_EXERCISE_
Lines where the string "brown" appears are to be copied from the entries below.

_GIVEN RECORDS_
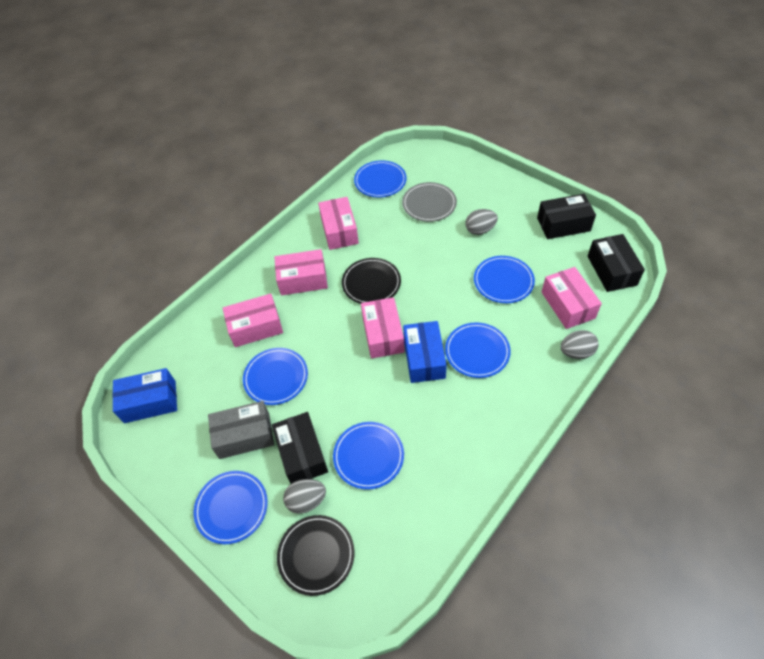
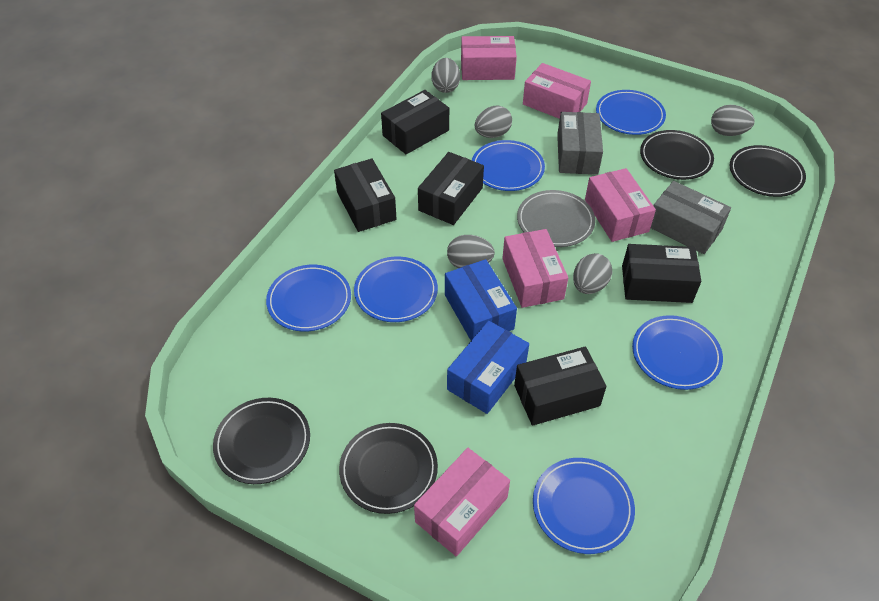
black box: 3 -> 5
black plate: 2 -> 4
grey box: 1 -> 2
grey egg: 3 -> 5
==
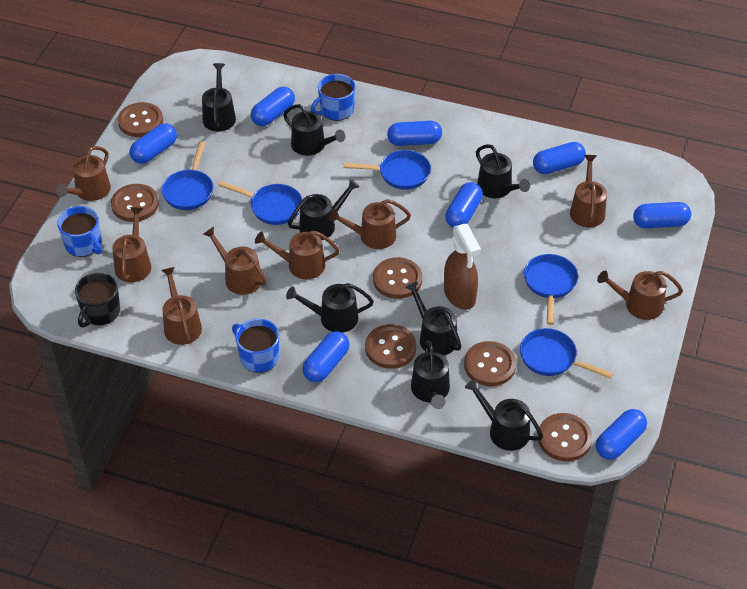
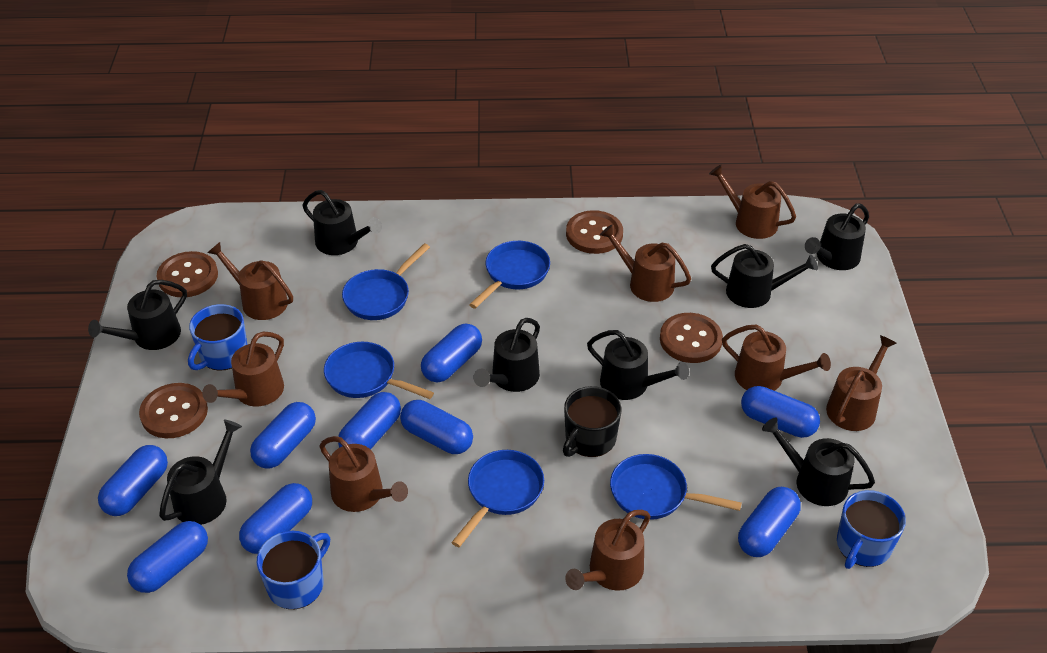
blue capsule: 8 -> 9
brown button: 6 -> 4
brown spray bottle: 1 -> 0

_WRITTEN RESPONSE_
brown button: 6 -> 4
brown spray bottle: 1 -> 0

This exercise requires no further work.